- [Task brief] Set down the listing below, word for word, from its start through the line containing "Detect which cell", including both ends. Leave out the pictures.

- [Provided information]
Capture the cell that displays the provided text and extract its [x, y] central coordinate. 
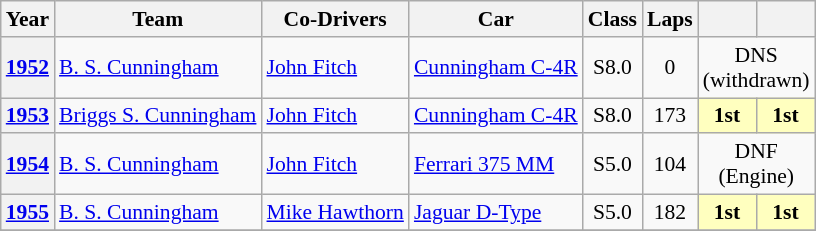
Car [496, 19]
Jaguar D-Type [496, 213]
173 [670, 116]
DNS(withdrawn) [756, 68]
Class [612, 19]
0 [670, 68]
Team [158, 19]
1955 [28, 213]
Ferrari 375 MM [496, 164]
Laps [670, 19]
Year [28, 19]
1954 [28, 164]
1952 [28, 68]
Briggs S. Cunningham [158, 116]
1953 [28, 116]
Co-Drivers [334, 19]
DNF(Engine) [756, 164]
104 [670, 164]
Mike Hawthorn [334, 213]
182 [670, 213]
Detect which cell encompasses the target text, then output its (x, y) center coordinate. 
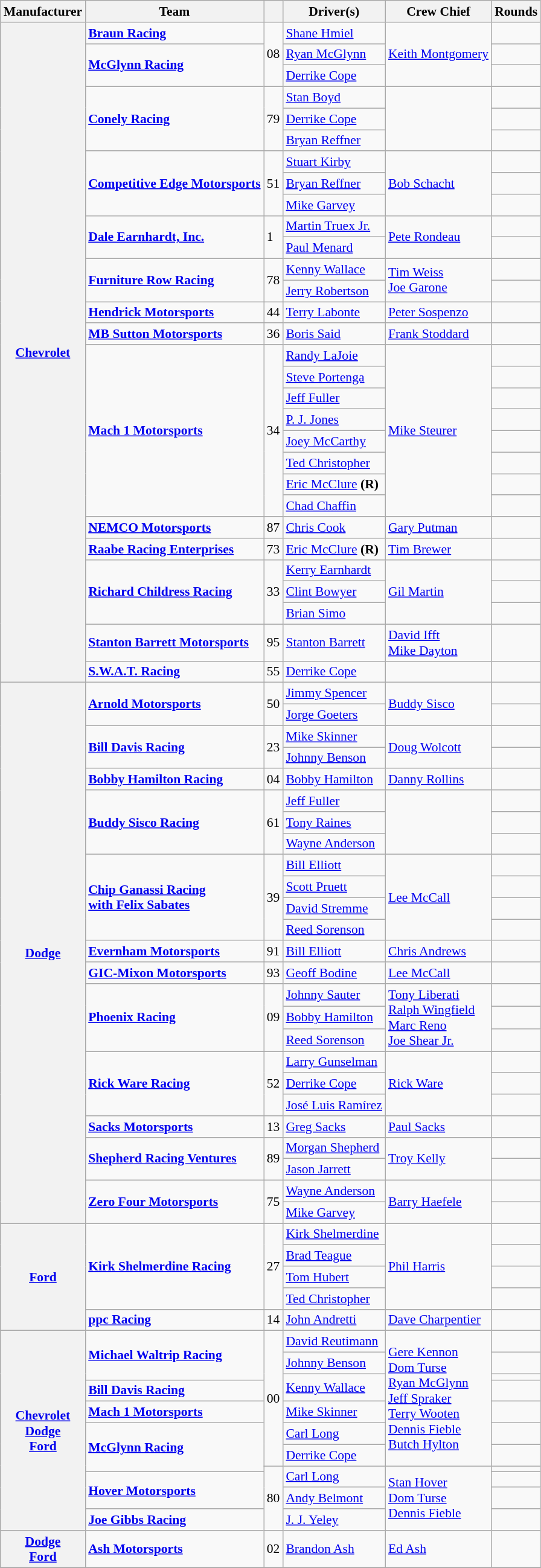
Phoenix Racing (174, 1018)
Peter Sospenzo (438, 313)
Kirk Shelmerdine Racing (174, 1267)
Braun Racing (174, 33)
00 (274, 1399)
73 (274, 549)
36 (274, 335)
Dodge (43, 953)
34 (274, 431)
Conely Racing (174, 120)
Tom Hubert (334, 1278)
Brandon Ash (334, 1549)
Driver(s) (334, 11)
Troy Kelly (438, 1159)
Competitive Edge Motorsports (174, 184)
Arnold Motorsports (174, 704)
09 (274, 1018)
Martin Truex Jr. (334, 226)
Ash Motorsports (174, 1549)
Geoff Bodine (334, 973)
Buddy Sisco Racing (174, 822)
87 (274, 528)
Rounds (516, 11)
Brad Teague (334, 1256)
J. J. Yeley (334, 1520)
GIC-Mixon Motorsports (174, 973)
Jerry Robertson (334, 291)
Morgan Shepherd (334, 1148)
John Andretti (334, 1320)
Kirk Shelmerdine (334, 1235)
91 (274, 952)
Clint Bowyer (334, 592)
Shane Hmiel (334, 33)
ppc Racing (174, 1320)
S.W.A.T. Racing (174, 672)
78 (274, 280)
Stanton Barrett Motorsports (174, 642)
Phil Harris (438, 1267)
Stanton Barrett (334, 642)
David Stremme (334, 909)
Tim Weiss Joe Garone (438, 280)
Scott Pruett (334, 888)
Steve Portenga (334, 377)
Boris Said (334, 335)
Bobby Hamilton Racing (174, 780)
51 (274, 184)
52 (274, 1084)
Stan Hover Dom Turse Dennis Fieble (438, 1499)
23 (274, 747)
Ryan McGlynn (334, 54)
Brian Simo (334, 614)
Dave Charpentier (438, 1320)
Chip Ganassi Racingwith Felix Sabates (174, 898)
13 (274, 1127)
Stuart Kirby (334, 162)
55 (274, 672)
Ford (43, 1278)
Larry Gunselman (334, 1063)
80 (274, 1499)
93 (274, 973)
Kerry Earnhardt (334, 571)
61 (274, 822)
Rick Ware (438, 1084)
ChevroletDodgeFord (43, 1431)
44 (274, 313)
Danny Rollins (438, 780)
NEMCO Motorsports (174, 528)
Tim Brewer (438, 549)
Raabe Racing Enterprises (174, 549)
Terry Labonte (334, 313)
Bob Schacht (438, 184)
Jason Jarrett (334, 1170)
Hendrick Motorsports (174, 313)
Tony Liberati Ralph Wingfield Marc Reno Joe Shear Jr. (438, 1018)
Joey McCarthy (334, 442)
Chevrolet (43, 353)
DodgeFord (43, 1549)
Sacks Motorsports (174, 1127)
Pete Rondeau (438, 237)
04 (274, 780)
MB Sutton Motorsports (174, 335)
Michael Waltrip Racing (174, 1356)
02 (274, 1549)
Chris Andrews (438, 952)
Gary Putman (438, 528)
Rick Ware Racing (174, 1084)
Johnny Sauter (334, 995)
Hover Motorsports (174, 1491)
33 (274, 592)
Crew Chief (438, 11)
Chad Chaffin (334, 507)
Shepherd Racing Ventures (174, 1159)
David Ifft Mike Dayton (438, 642)
1 (274, 237)
Joe Gibbs Racing (174, 1520)
P. J. Jones (334, 420)
08 (274, 54)
95 (274, 642)
Manufacturer (43, 11)
Dale Earnhardt, Inc. (174, 237)
Frank Stoddard (438, 335)
75 (274, 1203)
Furniture Row Racing (174, 280)
Mike Steurer (438, 431)
89 (274, 1159)
Buddy Sisco (438, 704)
Paul Sacks (438, 1127)
Greg Sacks (334, 1127)
Doug Wolcott (438, 747)
39 (274, 898)
50 (274, 704)
Team (174, 11)
Jorge Goeters (334, 715)
Tony Raines (334, 823)
79 (274, 120)
Evernham Motorsports (174, 952)
Richard Childress Racing (174, 592)
Stan Boyd (334, 98)
Keith Montgomery (438, 54)
Barry Haefele (438, 1203)
Zero Four Motorsports (174, 1203)
14 (274, 1320)
Gere Kennon Dom Turse Ryan McGlynn Jeff Spraker Terry Wooten Dennis Fieble Butch Hylton (438, 1399)
David Reutimann (334, 1342)
Paul Menard (334, 248)
Andy Belmont (334, 1499)
Ed Ash (438, 1549)
Randy LaJoie (334, 356)
José Luis Ramírez (334, 1106)
27 (274, 1267)
Gil Martin (438, 592)
Chris Cook (334, 528)
Jimmy Spencer (334, 694)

- [Exercise answer]
Capture the cell that displays the provided text and extract its [x, y] central coordinate. 
Car [496, 19]
Jaguar D-Type [496, 213]
173 [670, 116]
DNS(withdrawn) [756, 68]
Class [612, 19]
0 [670, 68]
Team [158, 19]
1955 [28, 213]
Ferrari 375 MM [496, 164]
Laps [670, 19]
Year [28, 19]
1954 [28, 164]
1952 [28, 68]
Briggs S. Cunningham [158, 116]
1953 [28, 116]
Co-Drivers [334, 19]
DNF(Engine) [756, 164]
104 [670, 164]
Mike Hawthorn [334, 213]
182 [670, 213]
Detect which cell encompasses the target text, then output its (x, y) center coordinate. 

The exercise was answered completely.